## [Aim of the task]
Write again exactly the lines in the listing below, starting at the line with "op=new; now=brown teddy" and ending at the line with "op=new; now=white pencil;", both included. Pictures are not copied.

## [Input data]
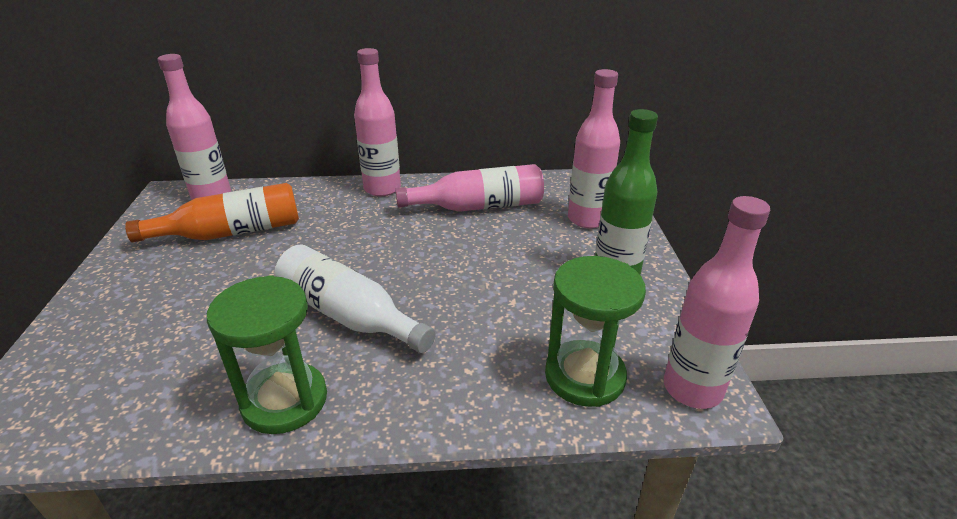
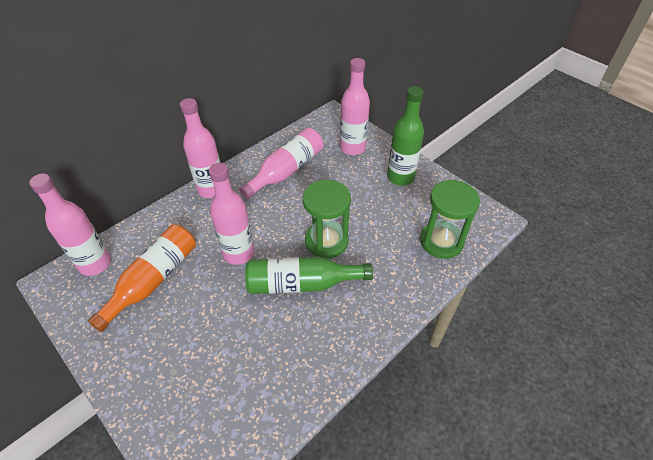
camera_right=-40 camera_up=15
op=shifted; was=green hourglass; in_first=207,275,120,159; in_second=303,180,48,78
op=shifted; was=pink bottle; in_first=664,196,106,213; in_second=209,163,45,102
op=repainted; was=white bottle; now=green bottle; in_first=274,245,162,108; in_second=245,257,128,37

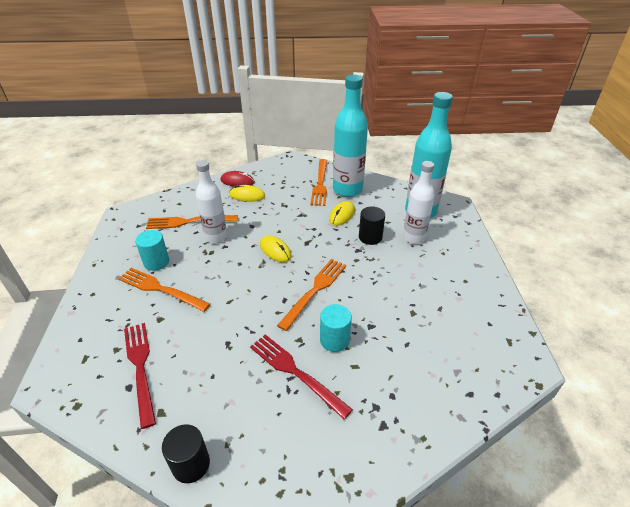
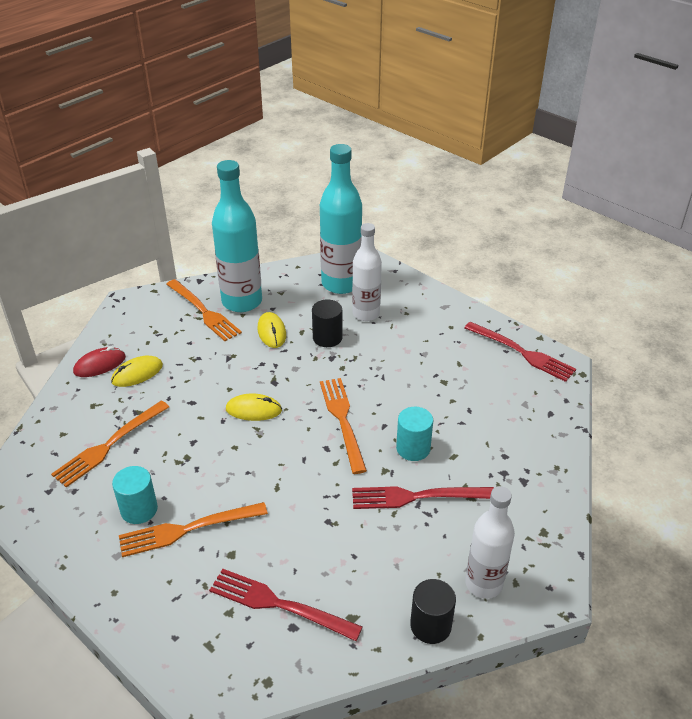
camera_right=-45 camera_up=0
op=new; now=red fork; in_second=464,322,112,60
op=shifted; was=white bottle; in_first=196,160,31,83; in_second=465,486,50,113

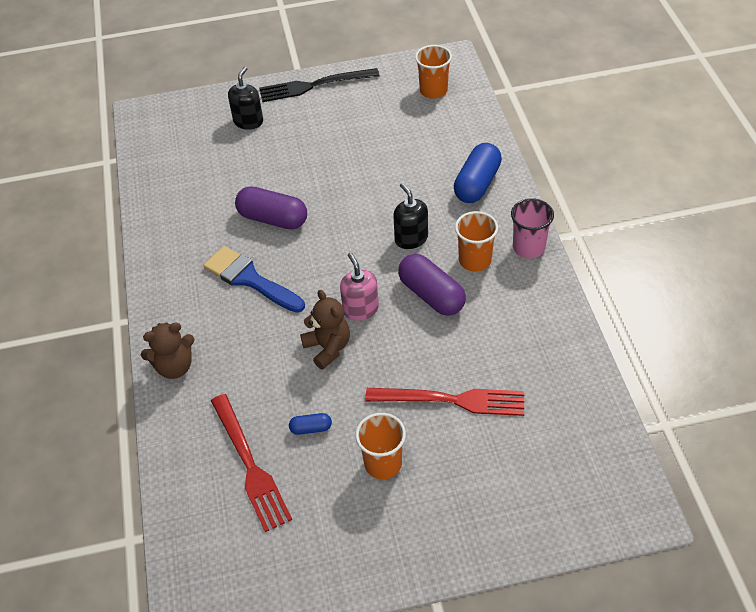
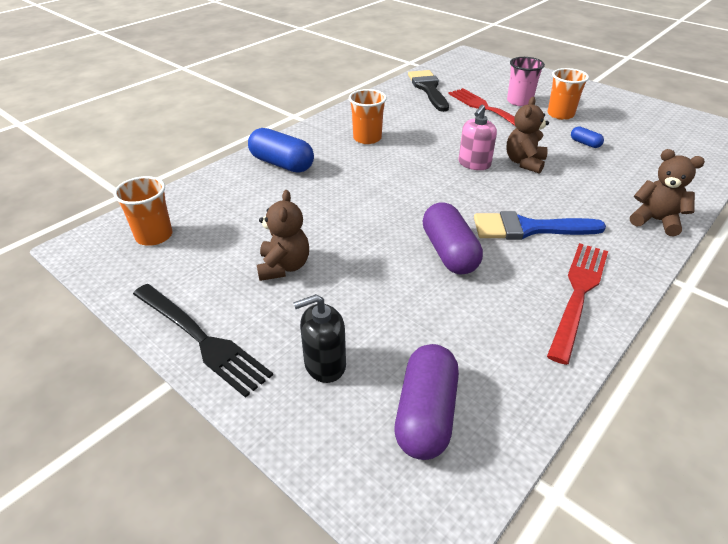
camera_right=-130 camera_up=-10
op=gone; was=black soap dispenser; in_first=393,183,35,66
op=new; now=brown teddy bear; in_second=257,190,52,91
op=new; now=black brush; in_second=408,70,41,42
op=shifted; was=red fork; in_first=211,394,81,138; in_second=547,243,61,122
op=shifted; was=purple capsule; in_first=398,254,68,62; in_second=395,344,64,116
op=shifted; was=pink cup; in_first=511,198,43,61; in_second=507,57,38,49
op=rotated; was=blue brush; in_first=203,246,102,67; in_second=474,211,132,29; clockwise=90
op=rotated; was=blue capsule; in_first=454,143,48,60; in_second=248,128,66,44; clockwise=45

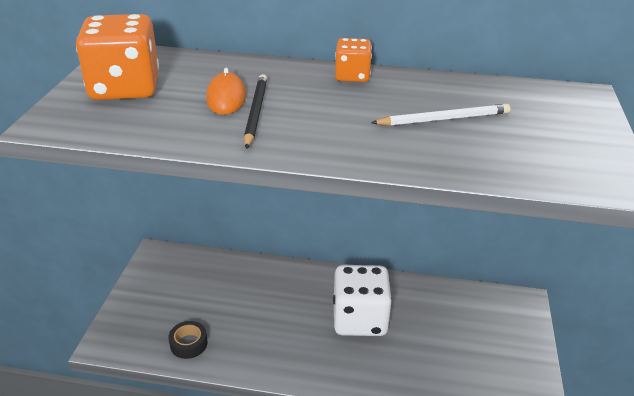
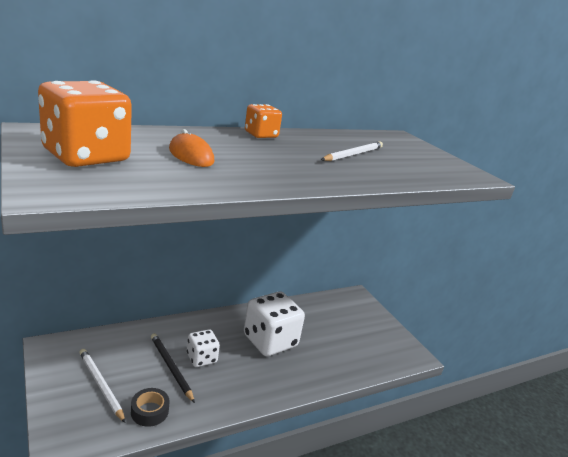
camera_right=-40 camera_up=-10
op=new; now=white pencil; in_second=79,349,47,74
op=new; now=white dice; in_second=187,329,33,38
op=shifted; was=black pencil; in_first=244,74,23,75; in_second=151,333,44,70

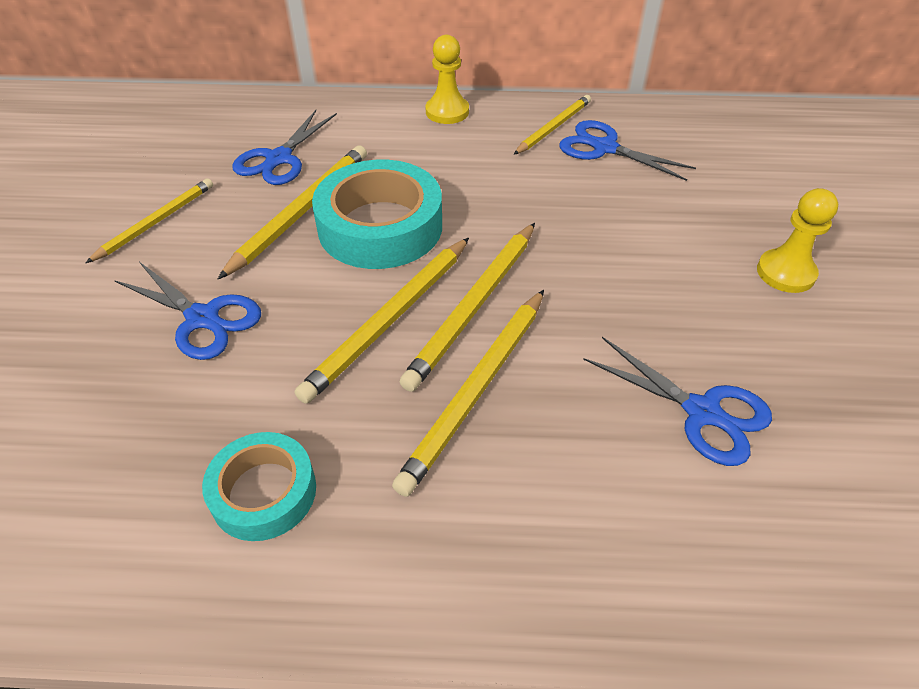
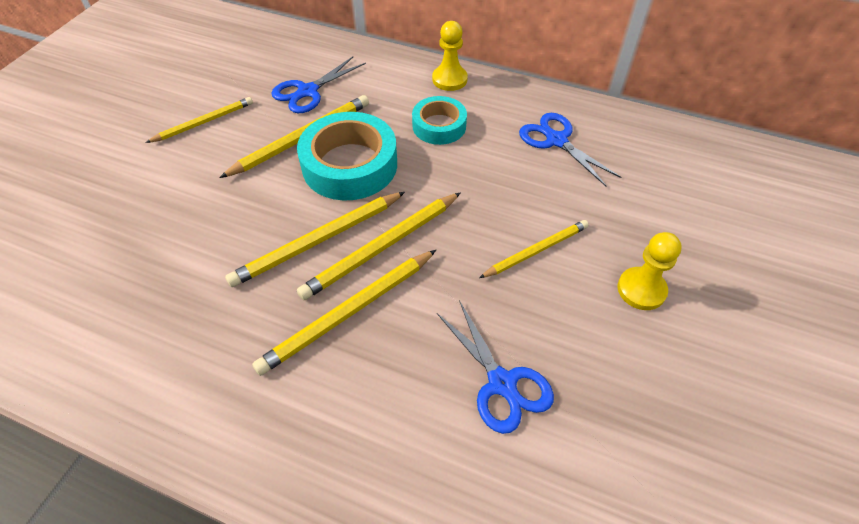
camera_right=20 camera_up=5
op=gone; was=blue scissors; in_first=114,262,147,98
op=shifted; was=turquoise tape; in_first=202,432,114,109; in_second=412,96,55,49
op=shifted; was=yellow pencil; in_first=513,95,78,60; in_second=479,220,110,58

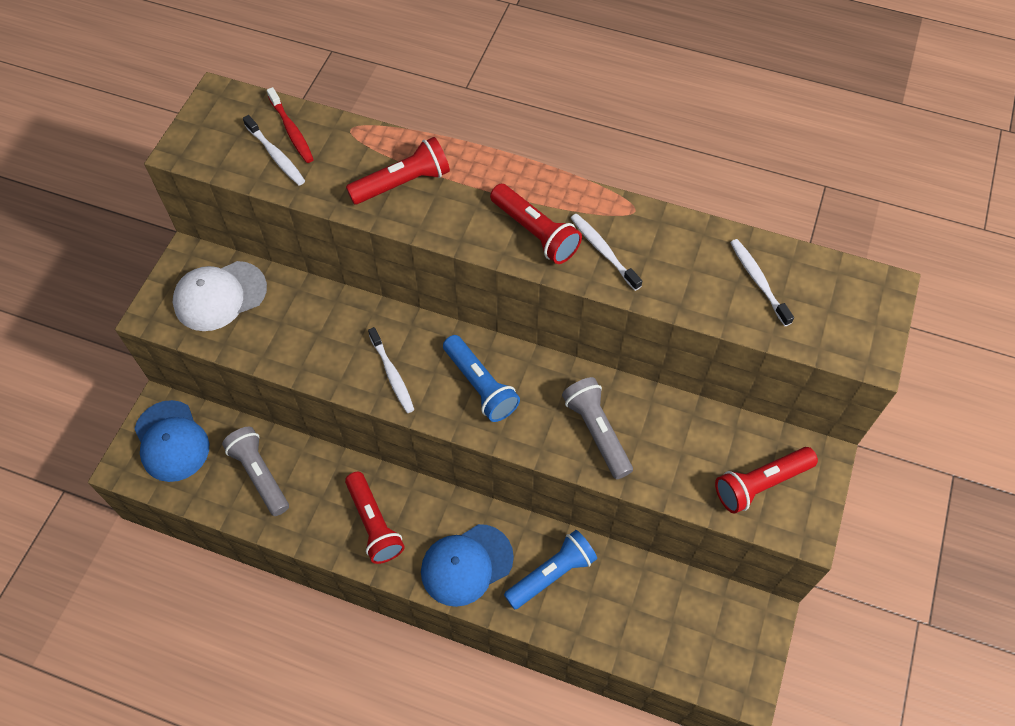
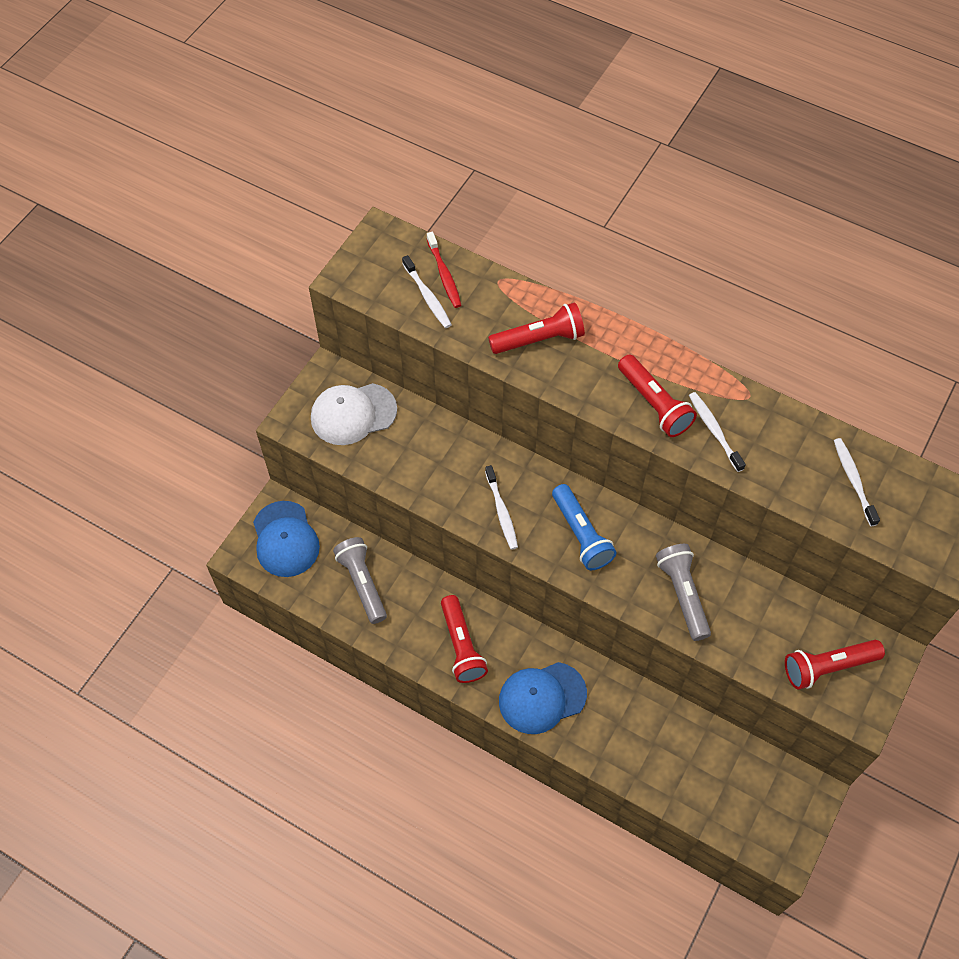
camera_right=10 camera_up=0
op=gone; was=blue flashlight; in_first=504,530,93,80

## [Response]
op=new; now=brown teddy bear; in_second=257,190,52,91
op=new; now=black brush; in_second=408,70,41,42
op=shifted; was=red fork; in_first=211,394,81,138; in_second=547,243,61,122
op=shifted; was=purple capsule; in_first=398,254,68,62; in_second=395,344,64,116
op=shifted; was=pink cup; in_first=511,198,43,61; in_second=507,57,38,49
op=rotated; was=blue brush; in_first=203,246,102,67; in_second=474,211,132,29; clockwise=90
op=rotated; was=blue capsule; in_first=454,143,48,60; in_second=248,128,66,44; clockwise=45

camera_right=-40 camera_up=-10
op=new; now=white pencil; in_second=79,349,47,74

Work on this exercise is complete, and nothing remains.